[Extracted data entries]
-- Opening Marker --

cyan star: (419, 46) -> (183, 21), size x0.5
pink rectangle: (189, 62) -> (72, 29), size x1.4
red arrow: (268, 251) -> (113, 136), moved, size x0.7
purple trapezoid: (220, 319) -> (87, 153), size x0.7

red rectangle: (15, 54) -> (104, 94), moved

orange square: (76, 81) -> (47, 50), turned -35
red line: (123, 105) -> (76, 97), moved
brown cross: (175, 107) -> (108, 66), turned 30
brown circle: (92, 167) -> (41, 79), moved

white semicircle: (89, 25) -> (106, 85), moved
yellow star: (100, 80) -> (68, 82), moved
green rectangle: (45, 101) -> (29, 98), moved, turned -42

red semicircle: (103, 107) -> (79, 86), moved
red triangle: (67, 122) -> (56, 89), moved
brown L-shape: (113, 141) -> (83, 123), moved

-- Closing Marker --
-- Opening Marker --

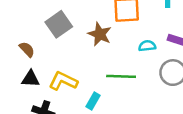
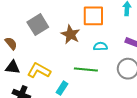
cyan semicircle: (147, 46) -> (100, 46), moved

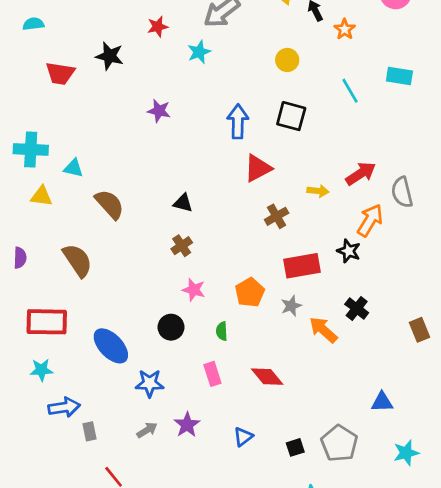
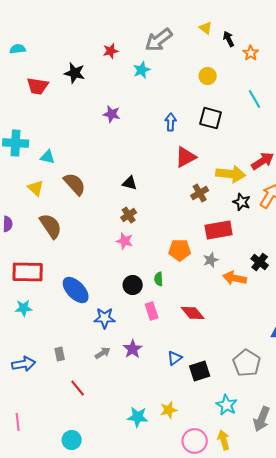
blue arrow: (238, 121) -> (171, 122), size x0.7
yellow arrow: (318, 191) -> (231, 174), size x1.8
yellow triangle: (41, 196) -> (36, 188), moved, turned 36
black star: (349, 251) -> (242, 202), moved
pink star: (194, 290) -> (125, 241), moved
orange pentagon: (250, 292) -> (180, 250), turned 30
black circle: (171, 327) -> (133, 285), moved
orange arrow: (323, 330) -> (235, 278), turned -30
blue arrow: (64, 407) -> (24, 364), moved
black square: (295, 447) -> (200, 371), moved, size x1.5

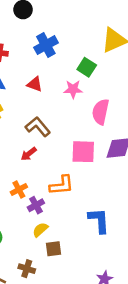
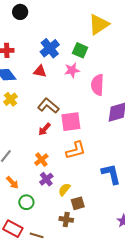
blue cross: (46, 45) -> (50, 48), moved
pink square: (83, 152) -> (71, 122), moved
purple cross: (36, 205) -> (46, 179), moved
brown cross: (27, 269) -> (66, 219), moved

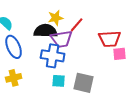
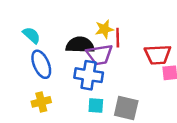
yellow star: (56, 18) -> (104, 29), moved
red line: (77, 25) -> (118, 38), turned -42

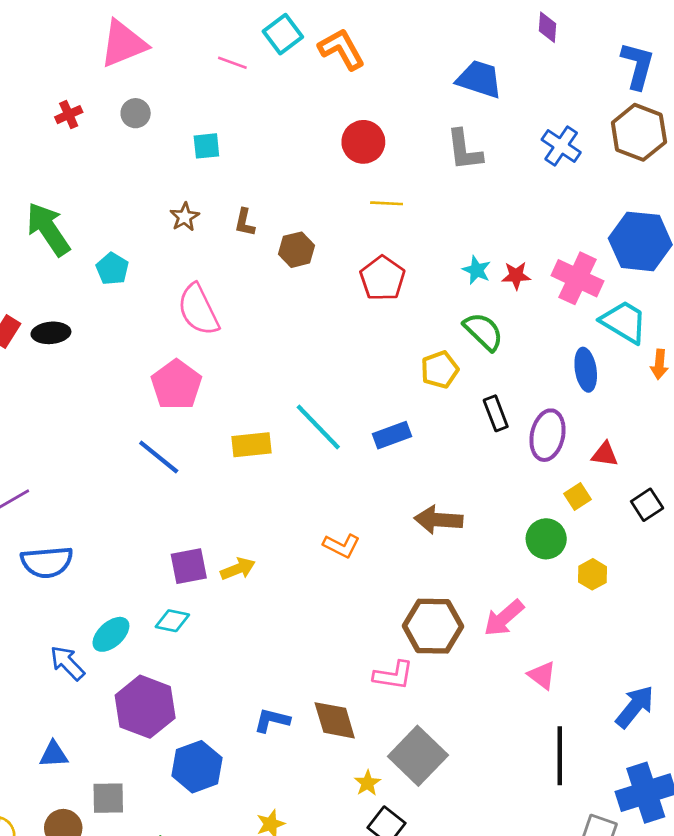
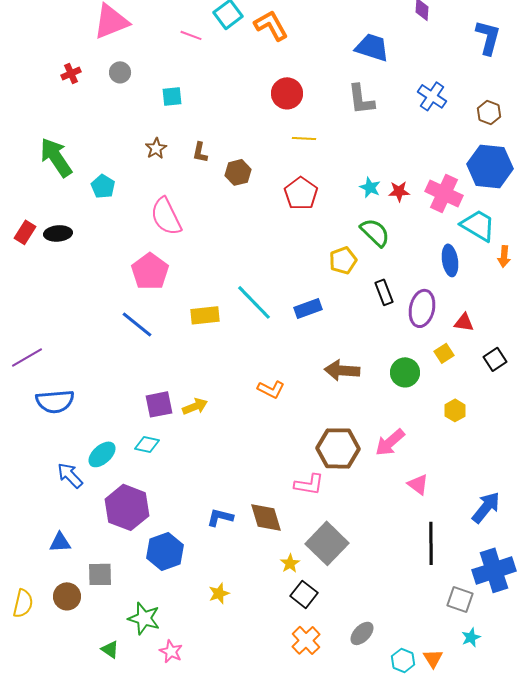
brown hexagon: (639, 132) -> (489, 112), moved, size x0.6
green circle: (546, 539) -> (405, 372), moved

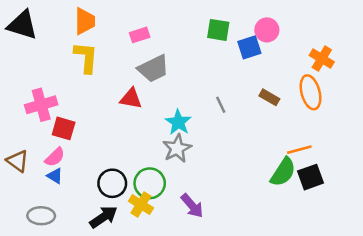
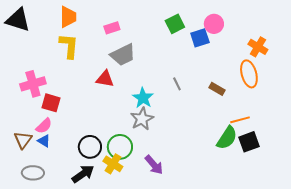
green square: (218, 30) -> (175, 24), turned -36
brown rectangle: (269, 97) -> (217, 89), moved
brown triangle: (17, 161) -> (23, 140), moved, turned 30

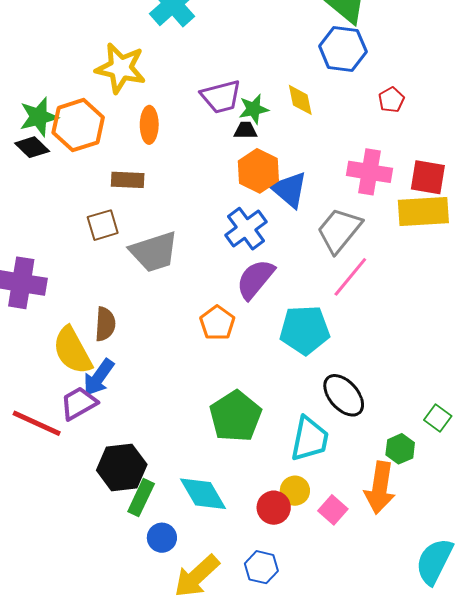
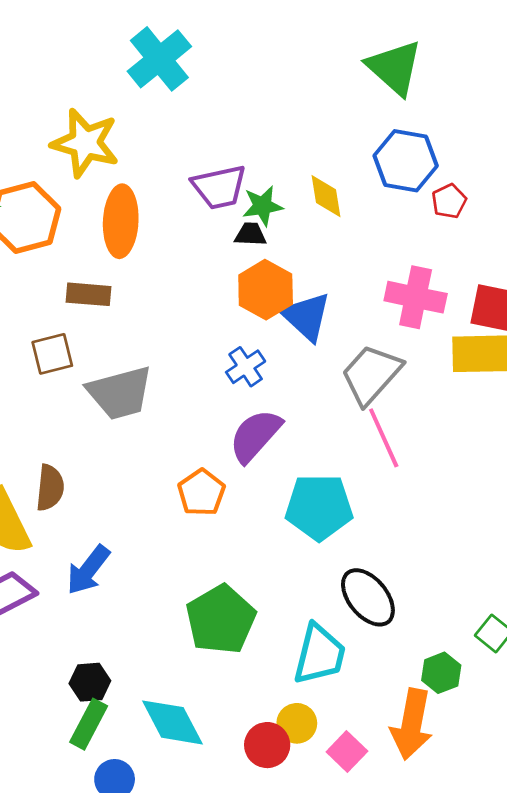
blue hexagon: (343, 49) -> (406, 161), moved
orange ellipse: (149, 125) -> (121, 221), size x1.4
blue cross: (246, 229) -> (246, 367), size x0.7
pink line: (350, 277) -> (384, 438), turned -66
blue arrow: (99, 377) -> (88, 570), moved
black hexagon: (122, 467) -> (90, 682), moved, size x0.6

-- Closing Marker --

YOUR ASSIGNMENT: Above are some lines. Repeat exactly, and only, those from the line that has "cyan star: (419, 46) -> (183, 21), size x0.5" through the line that has "brown L-shape: (113, 141) -> (83, 123), moved".

RESULT:
cyan star: (419, 46) -> (183, 21), size x0.5
pink rectangle: (189, 62) -> (72, 29), size x1.4
red arrow: (268, 251) -> (113, 136), moved, size x0.7
purple trapezoid: (220, 319) -> (87, 153), size x0.7

red rectangle: (15, 54) -> (104, 94), moved

orange square: (76, 81) -> (47, 50), turned -35
red line: (123, 105) -> (76, 97), moved
brown cross: (175, 107) -> (108, 66), turned 30
brown circle: (92, 167) -> (41, 79), moved

white semicircle: (89, 25) -> (106, 85), moved
yellow star: (100, 80) -> (68, 82), moved
green rectangle: (45, 101) -> (29, 98), moved, turned -42

red semicircle: (103, 107) -> (79, 86), moved
red triangle: (67, 122) -> (56, 89), moved
brown L-shape: (113, 141) -> (83, 123), moved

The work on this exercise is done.